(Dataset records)
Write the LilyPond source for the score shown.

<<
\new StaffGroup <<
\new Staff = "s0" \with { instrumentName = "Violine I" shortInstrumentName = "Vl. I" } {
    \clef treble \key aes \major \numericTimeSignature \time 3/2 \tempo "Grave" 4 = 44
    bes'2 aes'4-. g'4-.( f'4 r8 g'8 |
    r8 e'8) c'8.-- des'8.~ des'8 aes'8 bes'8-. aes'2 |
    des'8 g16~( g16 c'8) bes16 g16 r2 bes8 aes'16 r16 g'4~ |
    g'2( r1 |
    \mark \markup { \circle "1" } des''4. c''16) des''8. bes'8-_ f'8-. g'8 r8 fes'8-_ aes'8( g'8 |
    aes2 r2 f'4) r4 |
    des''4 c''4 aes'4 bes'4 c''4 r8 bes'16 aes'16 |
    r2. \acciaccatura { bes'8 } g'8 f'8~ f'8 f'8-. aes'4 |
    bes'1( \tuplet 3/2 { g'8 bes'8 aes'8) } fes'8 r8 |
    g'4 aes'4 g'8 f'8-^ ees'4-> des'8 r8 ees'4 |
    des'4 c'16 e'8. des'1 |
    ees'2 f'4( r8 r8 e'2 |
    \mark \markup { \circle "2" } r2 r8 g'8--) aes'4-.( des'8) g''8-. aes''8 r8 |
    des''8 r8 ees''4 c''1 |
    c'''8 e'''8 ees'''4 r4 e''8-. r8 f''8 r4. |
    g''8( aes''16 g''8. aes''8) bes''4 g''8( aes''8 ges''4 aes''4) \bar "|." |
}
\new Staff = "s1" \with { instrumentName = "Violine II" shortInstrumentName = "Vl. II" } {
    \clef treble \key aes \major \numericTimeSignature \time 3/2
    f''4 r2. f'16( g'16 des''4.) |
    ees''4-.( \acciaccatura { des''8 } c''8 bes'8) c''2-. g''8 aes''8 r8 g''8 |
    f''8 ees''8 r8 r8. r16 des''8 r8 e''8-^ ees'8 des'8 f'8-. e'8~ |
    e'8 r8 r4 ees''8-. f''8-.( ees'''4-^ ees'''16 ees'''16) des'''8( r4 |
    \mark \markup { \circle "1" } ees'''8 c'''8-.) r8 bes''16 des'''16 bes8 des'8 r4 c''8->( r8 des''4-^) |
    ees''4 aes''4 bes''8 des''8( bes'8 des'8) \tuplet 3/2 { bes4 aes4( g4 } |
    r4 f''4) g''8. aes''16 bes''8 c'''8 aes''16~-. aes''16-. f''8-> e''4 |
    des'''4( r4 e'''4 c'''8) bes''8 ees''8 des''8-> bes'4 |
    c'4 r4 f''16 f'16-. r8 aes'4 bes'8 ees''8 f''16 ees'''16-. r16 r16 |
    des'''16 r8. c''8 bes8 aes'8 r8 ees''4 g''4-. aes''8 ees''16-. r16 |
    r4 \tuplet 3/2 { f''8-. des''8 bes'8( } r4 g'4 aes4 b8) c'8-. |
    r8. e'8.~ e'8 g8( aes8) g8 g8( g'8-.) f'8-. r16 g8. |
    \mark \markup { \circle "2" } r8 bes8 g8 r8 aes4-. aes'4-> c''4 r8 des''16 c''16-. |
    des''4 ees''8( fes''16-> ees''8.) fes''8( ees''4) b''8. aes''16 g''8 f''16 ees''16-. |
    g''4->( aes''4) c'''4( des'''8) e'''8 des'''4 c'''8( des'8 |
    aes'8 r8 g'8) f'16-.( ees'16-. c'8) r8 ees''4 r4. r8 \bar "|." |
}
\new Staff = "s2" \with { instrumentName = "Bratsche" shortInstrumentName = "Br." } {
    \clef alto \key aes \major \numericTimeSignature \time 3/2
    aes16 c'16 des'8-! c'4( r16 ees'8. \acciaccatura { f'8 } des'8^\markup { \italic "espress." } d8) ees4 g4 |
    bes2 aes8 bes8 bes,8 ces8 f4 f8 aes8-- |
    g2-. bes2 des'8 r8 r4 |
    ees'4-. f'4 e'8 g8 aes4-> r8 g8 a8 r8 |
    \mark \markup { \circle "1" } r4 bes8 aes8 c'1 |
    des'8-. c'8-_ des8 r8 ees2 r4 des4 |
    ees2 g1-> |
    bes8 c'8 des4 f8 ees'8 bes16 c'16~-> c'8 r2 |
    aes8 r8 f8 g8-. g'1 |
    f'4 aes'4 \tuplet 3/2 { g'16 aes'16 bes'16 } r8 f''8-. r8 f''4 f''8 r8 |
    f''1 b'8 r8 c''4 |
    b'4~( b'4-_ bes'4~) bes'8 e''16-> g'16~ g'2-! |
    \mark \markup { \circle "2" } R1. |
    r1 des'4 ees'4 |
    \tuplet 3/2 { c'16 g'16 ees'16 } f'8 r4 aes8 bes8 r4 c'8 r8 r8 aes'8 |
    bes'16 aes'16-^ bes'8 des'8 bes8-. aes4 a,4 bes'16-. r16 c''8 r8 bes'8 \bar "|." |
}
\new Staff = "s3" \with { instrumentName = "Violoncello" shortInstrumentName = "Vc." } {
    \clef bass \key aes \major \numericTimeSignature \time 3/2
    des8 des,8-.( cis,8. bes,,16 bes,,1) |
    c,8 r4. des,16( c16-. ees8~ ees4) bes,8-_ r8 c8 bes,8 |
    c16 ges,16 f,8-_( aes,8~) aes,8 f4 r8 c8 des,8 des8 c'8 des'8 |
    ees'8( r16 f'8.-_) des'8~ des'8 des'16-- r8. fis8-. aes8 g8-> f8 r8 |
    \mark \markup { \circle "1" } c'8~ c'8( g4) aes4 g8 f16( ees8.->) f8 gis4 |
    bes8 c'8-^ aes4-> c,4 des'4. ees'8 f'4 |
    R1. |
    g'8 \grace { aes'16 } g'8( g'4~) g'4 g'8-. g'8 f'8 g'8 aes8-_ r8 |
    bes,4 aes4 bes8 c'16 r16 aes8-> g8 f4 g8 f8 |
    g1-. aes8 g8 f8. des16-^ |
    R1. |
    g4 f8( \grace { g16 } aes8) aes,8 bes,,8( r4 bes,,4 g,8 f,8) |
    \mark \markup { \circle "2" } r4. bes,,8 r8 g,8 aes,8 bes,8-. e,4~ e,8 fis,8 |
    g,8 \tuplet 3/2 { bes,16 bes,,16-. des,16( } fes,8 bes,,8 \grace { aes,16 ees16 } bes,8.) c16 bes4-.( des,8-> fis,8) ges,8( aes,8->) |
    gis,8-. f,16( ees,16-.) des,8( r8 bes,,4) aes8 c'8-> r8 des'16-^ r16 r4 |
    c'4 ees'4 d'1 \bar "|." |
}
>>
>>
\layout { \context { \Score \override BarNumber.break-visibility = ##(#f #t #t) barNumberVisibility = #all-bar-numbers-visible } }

• **The exercise**
Return every line of the items above that contains the word "major".

• **Worked solution**
    \clef treble \key aes \major \numericTimeSignature \time 3/2 \tempo "Grave" 4 = 44
    \clef treble \key aes \major \numericTimeSignature \time 3/2
    \clef alto \key aes \major \numericTimeSignature \time 3/2
    \clef bass \key aes \major \numericTimeSignature \time 3/2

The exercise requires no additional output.